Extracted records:
::::

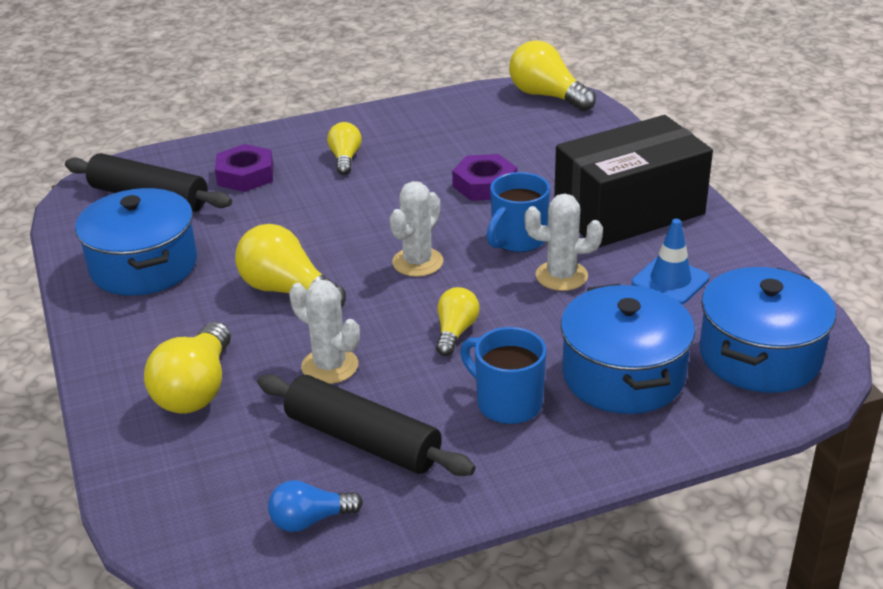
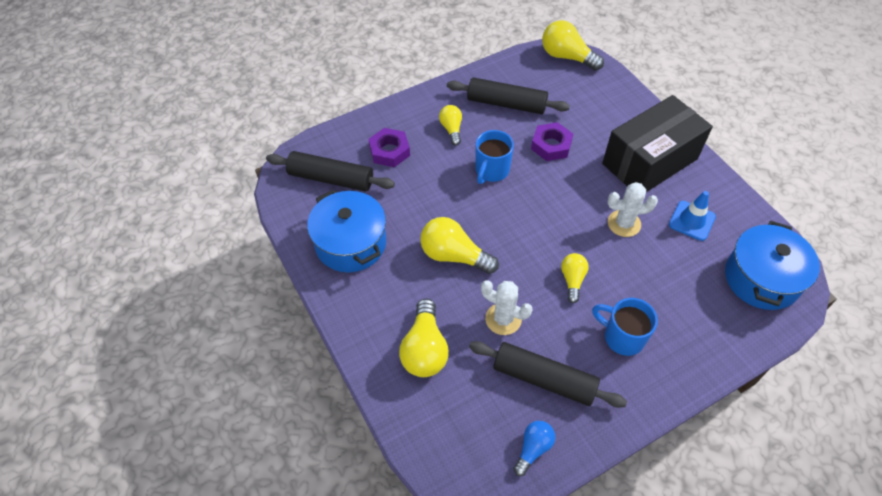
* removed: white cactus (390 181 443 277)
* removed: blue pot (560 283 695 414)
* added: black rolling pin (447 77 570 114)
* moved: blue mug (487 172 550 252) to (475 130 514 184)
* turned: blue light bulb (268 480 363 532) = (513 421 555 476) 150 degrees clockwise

::::

WORK TASK —
Your answer should consist only of the lines from the one with "77 570 114)" through the end of the data above, reproduced exactly.

EXERCISE SOLUTION —
* added: black rolling pin (447 77 570 114)
* moved: blue mug (487 172 550 252) to (475 130 514 184)
* turned: blue light bulb (268 480 363 532) = (513 421 555 476) 150 degrees clockwise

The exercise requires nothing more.